:: INFORMATION PROVIDED ::

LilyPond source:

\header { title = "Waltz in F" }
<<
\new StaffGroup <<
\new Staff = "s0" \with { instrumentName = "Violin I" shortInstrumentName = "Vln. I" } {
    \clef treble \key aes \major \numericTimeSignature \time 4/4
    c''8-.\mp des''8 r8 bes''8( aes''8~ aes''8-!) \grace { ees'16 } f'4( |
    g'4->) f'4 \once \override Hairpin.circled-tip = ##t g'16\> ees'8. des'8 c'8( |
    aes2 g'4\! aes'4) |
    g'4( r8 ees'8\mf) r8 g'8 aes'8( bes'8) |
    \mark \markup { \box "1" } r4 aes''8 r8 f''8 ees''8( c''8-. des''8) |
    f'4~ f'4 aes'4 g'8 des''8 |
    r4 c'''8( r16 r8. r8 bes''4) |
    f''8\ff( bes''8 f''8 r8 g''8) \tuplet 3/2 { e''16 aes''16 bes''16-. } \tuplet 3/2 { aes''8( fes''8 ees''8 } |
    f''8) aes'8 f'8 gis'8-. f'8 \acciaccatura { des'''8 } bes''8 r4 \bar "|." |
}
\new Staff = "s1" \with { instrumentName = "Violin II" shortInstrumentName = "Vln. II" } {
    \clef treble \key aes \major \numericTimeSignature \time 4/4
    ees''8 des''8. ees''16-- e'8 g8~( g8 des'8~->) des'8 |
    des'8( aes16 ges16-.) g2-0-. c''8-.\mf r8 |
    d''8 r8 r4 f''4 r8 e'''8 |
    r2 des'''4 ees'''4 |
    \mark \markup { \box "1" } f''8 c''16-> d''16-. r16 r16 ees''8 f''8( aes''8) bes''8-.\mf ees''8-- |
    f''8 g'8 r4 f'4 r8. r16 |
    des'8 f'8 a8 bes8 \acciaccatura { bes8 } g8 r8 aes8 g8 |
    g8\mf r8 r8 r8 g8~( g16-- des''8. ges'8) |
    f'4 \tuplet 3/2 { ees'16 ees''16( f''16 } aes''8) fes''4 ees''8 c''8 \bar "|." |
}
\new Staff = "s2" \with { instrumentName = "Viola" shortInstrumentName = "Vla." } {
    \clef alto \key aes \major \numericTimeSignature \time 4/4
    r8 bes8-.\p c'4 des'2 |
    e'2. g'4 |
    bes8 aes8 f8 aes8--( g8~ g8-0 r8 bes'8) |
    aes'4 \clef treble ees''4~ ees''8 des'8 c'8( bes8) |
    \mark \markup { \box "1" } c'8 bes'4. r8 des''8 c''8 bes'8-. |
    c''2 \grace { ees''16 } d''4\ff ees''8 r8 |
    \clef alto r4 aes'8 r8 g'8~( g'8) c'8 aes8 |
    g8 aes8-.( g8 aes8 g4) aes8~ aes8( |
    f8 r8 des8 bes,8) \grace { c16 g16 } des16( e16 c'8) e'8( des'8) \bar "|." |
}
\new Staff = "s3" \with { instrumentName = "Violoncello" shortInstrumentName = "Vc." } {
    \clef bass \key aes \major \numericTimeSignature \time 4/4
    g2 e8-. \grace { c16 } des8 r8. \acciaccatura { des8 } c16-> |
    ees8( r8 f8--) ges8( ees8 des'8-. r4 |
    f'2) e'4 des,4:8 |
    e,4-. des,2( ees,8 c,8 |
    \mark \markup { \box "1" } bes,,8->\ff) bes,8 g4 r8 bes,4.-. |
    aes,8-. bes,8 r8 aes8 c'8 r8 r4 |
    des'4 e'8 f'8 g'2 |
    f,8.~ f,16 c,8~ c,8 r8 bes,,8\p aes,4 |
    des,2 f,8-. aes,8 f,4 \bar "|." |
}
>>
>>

:::

> **TASK INSTRUCTIONS**
Collect every line of the material that contains the string "time".

> **OUTPUT OF THE TASK**
    \clef treble \key aes \major \numericTimeSignature \time 4/4
    \clef treble \key aes \major \numericTimeSignature \time 4/4
    \clef alto \key aes \major \numericTimeSignature \time 4/4
    \clef bass \key aes \major \numericTimeSignature \time 4/4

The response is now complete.